* START Record set *

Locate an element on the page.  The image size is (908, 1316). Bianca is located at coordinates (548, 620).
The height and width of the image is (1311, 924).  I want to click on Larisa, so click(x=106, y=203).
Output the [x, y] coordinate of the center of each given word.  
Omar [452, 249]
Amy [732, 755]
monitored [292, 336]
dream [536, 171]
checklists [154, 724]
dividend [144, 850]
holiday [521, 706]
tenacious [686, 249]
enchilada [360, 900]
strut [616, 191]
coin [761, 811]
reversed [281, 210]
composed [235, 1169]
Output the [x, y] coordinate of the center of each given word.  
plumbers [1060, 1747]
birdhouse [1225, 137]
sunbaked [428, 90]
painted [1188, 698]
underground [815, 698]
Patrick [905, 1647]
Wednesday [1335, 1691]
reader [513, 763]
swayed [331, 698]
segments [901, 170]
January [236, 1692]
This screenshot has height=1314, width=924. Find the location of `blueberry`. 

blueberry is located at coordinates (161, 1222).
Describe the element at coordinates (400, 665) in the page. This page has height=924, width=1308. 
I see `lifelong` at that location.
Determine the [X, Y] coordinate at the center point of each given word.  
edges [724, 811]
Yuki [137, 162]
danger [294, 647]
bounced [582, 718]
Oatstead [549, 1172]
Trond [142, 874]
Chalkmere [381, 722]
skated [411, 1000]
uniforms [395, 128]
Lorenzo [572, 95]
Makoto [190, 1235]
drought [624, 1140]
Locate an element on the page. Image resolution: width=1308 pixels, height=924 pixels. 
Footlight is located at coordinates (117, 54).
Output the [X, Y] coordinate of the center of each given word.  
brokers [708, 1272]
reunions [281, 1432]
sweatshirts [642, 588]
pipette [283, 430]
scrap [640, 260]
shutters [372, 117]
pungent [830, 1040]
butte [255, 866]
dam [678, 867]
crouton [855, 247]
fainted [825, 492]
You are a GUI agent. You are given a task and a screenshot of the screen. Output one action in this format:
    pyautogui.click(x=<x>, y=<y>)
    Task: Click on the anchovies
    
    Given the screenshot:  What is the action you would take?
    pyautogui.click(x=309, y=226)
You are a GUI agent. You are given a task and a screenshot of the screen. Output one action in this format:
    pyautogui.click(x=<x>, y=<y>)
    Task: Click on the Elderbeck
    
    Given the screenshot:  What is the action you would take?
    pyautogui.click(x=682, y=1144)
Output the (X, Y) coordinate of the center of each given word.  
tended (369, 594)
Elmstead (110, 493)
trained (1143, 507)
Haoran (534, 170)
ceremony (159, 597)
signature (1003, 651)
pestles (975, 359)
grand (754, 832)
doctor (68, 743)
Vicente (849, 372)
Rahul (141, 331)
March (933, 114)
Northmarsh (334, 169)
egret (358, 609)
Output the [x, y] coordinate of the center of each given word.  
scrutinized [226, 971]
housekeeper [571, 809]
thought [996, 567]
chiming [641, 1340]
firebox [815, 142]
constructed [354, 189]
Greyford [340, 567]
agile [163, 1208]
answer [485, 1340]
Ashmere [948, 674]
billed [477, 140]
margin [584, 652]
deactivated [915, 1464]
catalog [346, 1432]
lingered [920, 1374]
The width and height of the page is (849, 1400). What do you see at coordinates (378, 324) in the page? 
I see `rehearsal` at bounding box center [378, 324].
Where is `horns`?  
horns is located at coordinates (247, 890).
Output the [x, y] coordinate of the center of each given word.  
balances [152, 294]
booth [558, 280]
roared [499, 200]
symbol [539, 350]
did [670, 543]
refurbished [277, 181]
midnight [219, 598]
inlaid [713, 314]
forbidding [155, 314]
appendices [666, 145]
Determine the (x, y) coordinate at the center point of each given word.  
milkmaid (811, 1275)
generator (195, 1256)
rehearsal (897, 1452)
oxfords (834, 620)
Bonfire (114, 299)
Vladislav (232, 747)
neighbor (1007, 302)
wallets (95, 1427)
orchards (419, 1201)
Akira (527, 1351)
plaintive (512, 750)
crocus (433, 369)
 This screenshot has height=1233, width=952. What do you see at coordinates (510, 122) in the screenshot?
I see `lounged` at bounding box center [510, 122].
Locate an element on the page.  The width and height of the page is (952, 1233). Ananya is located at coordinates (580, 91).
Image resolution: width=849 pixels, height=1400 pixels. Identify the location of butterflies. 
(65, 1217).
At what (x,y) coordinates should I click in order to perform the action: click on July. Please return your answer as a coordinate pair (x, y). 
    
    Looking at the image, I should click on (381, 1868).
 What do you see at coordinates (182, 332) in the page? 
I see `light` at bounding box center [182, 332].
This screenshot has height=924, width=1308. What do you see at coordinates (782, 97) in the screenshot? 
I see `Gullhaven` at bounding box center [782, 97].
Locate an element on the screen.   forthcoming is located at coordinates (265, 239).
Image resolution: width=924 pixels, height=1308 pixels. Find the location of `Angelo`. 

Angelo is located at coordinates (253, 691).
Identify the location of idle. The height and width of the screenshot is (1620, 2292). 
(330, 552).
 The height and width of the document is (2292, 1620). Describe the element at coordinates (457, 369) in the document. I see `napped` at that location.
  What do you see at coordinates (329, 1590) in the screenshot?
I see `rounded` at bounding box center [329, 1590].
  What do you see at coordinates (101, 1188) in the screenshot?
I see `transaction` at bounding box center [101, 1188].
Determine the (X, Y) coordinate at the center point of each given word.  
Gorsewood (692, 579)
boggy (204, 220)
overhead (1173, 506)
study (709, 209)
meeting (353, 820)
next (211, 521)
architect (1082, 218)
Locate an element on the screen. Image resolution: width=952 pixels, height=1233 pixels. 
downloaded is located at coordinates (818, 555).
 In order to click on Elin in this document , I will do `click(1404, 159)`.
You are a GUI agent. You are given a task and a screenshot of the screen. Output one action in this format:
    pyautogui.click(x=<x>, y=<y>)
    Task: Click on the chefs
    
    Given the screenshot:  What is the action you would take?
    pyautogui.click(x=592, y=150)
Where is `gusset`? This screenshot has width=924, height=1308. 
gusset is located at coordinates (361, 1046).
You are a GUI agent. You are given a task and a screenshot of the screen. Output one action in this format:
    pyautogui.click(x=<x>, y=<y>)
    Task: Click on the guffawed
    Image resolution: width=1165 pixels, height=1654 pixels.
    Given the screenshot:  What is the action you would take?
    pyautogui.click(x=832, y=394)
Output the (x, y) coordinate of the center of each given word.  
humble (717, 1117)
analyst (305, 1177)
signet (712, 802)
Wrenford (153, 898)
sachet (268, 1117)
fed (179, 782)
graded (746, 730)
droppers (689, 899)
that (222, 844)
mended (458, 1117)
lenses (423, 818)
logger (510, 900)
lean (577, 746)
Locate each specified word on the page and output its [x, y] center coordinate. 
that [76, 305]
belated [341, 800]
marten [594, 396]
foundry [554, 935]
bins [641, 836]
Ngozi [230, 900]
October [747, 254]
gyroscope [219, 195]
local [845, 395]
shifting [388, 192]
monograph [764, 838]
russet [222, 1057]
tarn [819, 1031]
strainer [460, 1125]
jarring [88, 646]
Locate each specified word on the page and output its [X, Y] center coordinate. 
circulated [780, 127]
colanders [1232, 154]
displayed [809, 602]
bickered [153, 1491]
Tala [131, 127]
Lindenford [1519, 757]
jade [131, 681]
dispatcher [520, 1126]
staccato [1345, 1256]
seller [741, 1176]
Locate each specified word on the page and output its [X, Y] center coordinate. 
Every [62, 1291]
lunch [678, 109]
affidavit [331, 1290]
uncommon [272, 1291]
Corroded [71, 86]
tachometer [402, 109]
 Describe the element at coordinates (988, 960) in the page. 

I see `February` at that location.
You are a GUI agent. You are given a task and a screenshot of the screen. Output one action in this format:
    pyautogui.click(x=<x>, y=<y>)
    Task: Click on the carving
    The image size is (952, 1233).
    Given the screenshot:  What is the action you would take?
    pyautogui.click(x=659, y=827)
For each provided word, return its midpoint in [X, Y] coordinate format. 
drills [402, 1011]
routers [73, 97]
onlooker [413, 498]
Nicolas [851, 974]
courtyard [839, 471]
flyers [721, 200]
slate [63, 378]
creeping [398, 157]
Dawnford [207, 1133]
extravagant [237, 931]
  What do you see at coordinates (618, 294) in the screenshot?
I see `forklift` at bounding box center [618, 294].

* END Record set *

__Stated exercise__
Copy the items above word for word, beginning at the line that contains "The height and width of the image" and stopping after the line that contains "reunions [281, 1432]".

__Written response__
The height and width of the image is (1311, 924).  I want to click on Larisa, so click(x=106, y=203).
Output the [x, y] coordinate of the center of each given word.  
Omar [452, 249]
Amy [732, 755]
monitored [292, 336]
dream [536, 171]
checklists [154, 724]
dividend [144, 850]
holiday [521, 706]
tenacious [686, 249]
enchilada [360, 900]
strut [616, 191]
coin [761, 811]
reversed [281, 210]
composed [235, 1169]
Output the [x, y] coordinate of the center of each given word.  
plumbers [1060, 1747]
birdhouse [1225, 137]
sunbaked [428, 90]
painted [1188, 698]
underground [815, 698]
Patrick [905, 1647]
Wednesday [1335, 1691]
reader [513, 763]
swayed [331, 698]
segments [901, 170]
January [236, 1692]
This screenshot has height=1314, width=924. Find the location of `blueberry`. 

blueberry is located at coordinates (161, 1222).
Describe the element at coordinates (400, 665) in the page. This page has height=924, width=1308. 
I see `lifelong` at that location.
Determine the [X, Y] coordinate at the center point of each given word.  
edges [724, 811]
Yuki [137, 162]
danger [294, 647]
bounced [582, 718]
Oatstead [549, 1172]
Trond [142, 874]
Chalkmere [381, 722]
skated [411, 1000]
uniforms [395, 128]
Lorenzo [572, 95]
Makoto [190, 1235]
drought [624, 1140]
Locate an element on the page. Image resolution: width=1308 pixels, height=924 pixels. 
Footlight is located at coordinates (117, 54).
Output the [X, Y] coordinate of the center of each given word.  
brokers [708, 1272]
reunions [281, 1432]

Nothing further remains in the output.